### Brief
Within the listing that follows, reproduce exactly the lines starting at the line with "camera: 65 degrees left, 0 degrees up" and ending at the line with "(603, 175) = (451, 126): orange", inclusive, and only those. Pictures are dropped.

### Data under study
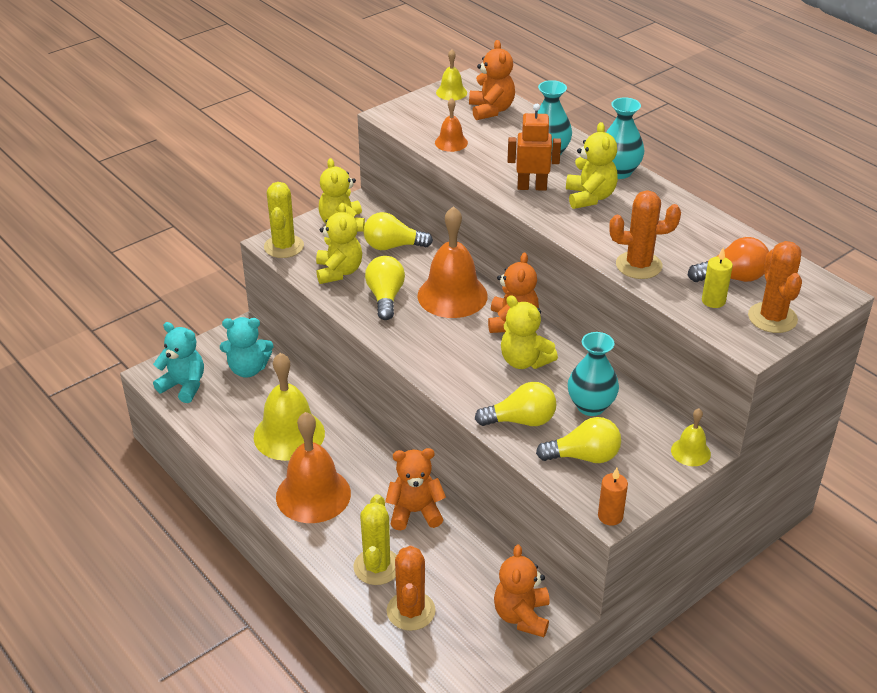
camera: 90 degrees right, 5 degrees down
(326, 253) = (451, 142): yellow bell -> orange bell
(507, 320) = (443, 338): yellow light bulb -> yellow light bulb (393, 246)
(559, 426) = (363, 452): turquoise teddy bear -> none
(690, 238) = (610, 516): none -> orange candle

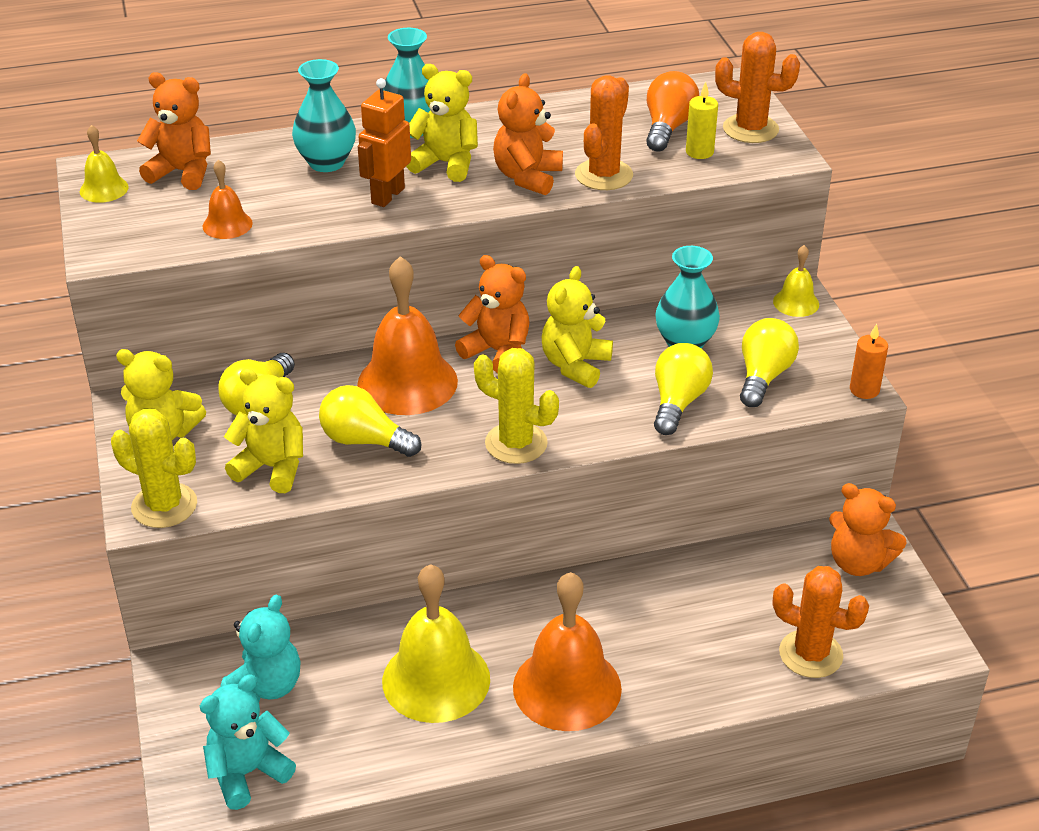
camera: 65 degrees left, 0 degrees up
(377, 567) = (726, 663): yellow cactus -> yellow cactus (516, 443)
(415, 512) = (652, 599): orange teddy bear -> orange teddy bear (527, 177)
(524, 361) = (575, 365): yellow teddy bear -> yellow teddy bear turned 135 degrees clockwise

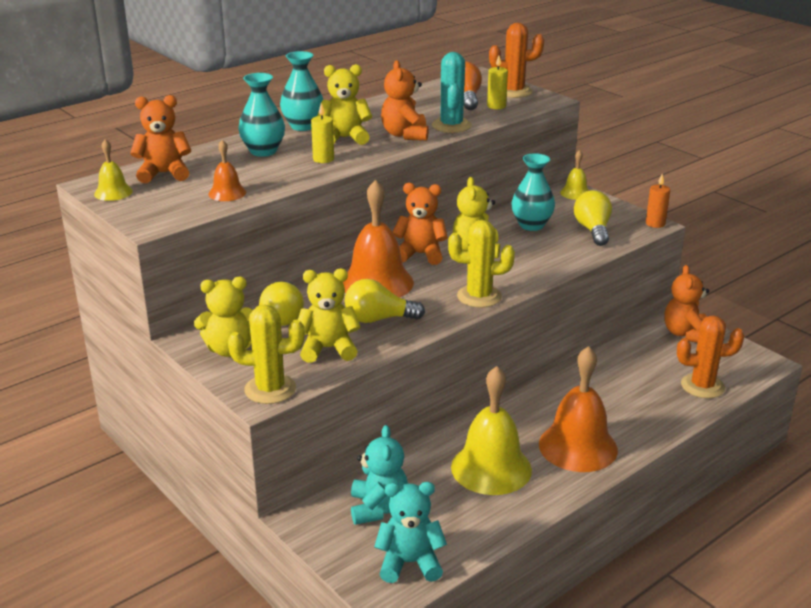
camera: 25 degrees left, 10 degrees down
(247, 773) = (410, 563): turquoise teddy bear -> turquoise teddy bear turned 60 degrees clockwise
(387, 195) = (323, 159): orange robot -> yellow candle
(603, 175) = (451, 126): orange cactus -> turquoise cactus
(678, 402) = (557, 253): yellow light bulb -> none
(858, 562) = (685, 334): orange teddy bear -> orange teddy bear turned 90 degrees clockwise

### Answer box
camera: 65 degrees left, 0 degrees up
(377, 567) = (726, 663): yellow cactus -> yellow cactus (516, 443)
(415, 512) = (652, 599): orange teddy bear -> orange teddy bear (527, 177)
(524, 361) = (575, 365): yellow teddy bear -> yellow teddy bear turned 135 degrees clockwise

camera: 25 degrees left, 10 degrees down
(247, 773) = (410, 563): turquoise teddy bear -> turquoise teddy bear turned 60 degrees clockwise
(387, 195) = (323, 159): orange robot -> yellow candle
(603, 175) = (451, 126): orange cactus -> turquoise cactus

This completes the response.